▶ _Exercise details_:
Copy the listing in full and exactly, omitting its images.

▶ _Information shown_:
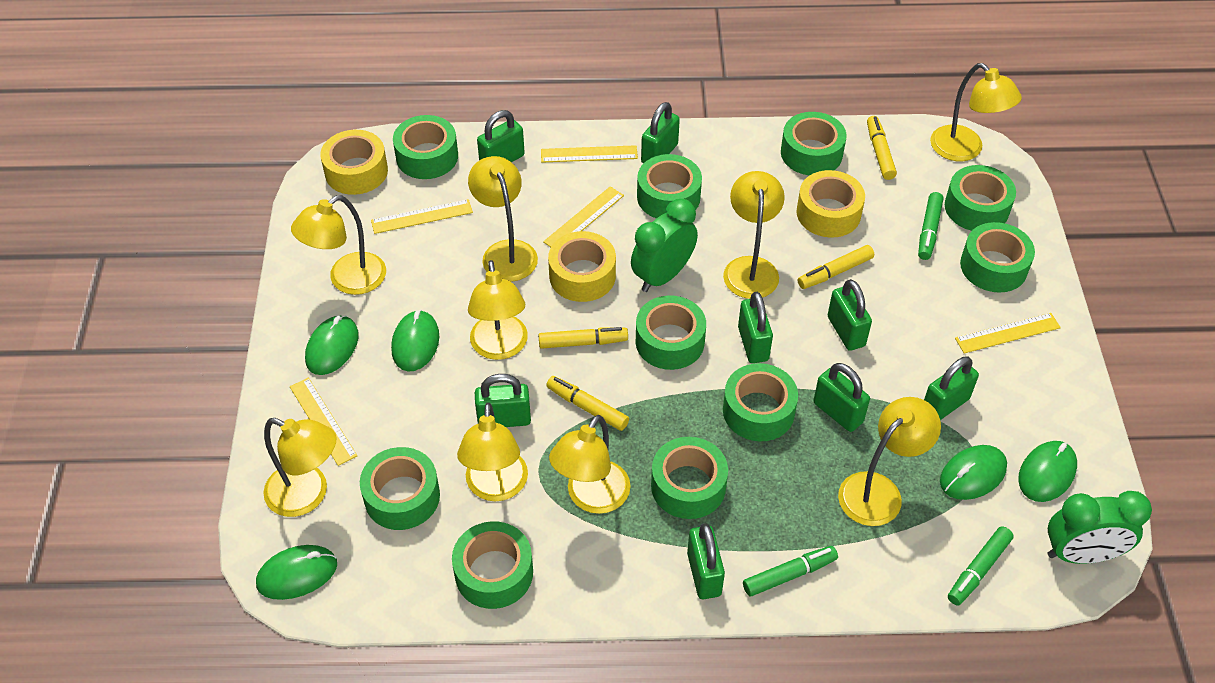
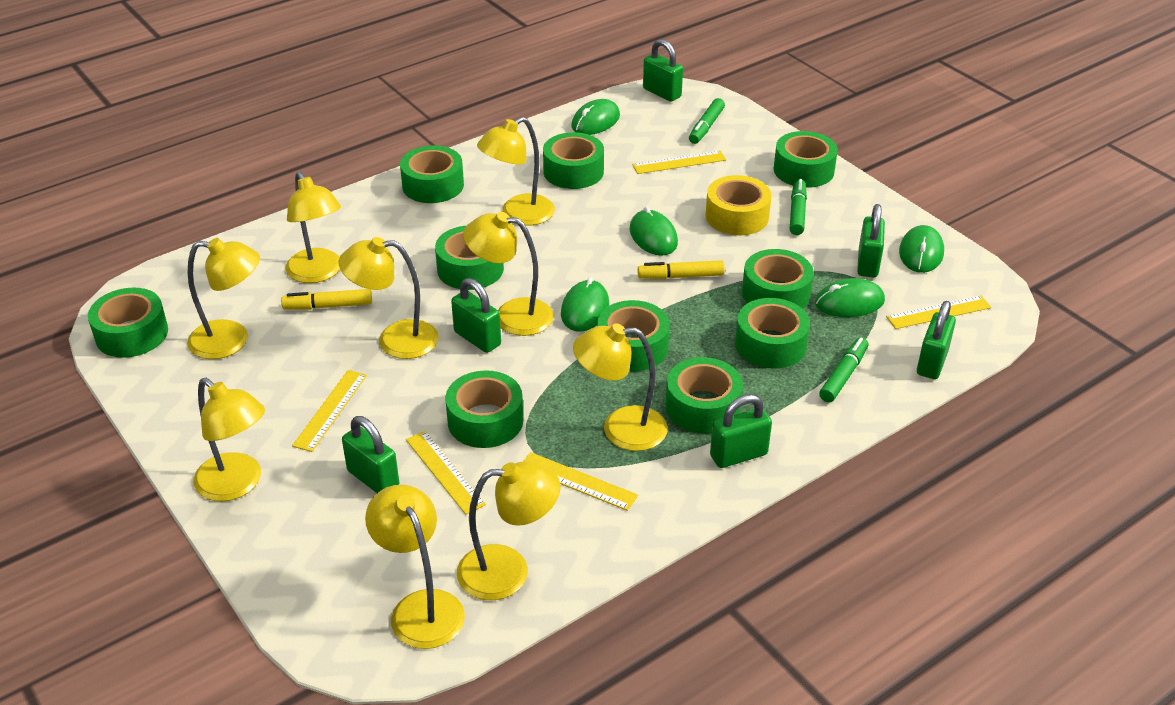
green clock: 2 -> 0
green padlock: 8 -> 6
yellow marker: 4 -> 2
yellow tape: 3 -> 1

▶ _Result_:
green clock: 2 -> 0
green padlock: 8 -> 6
yellow marker: 4 -> 2
yellow tape: 3 -> 1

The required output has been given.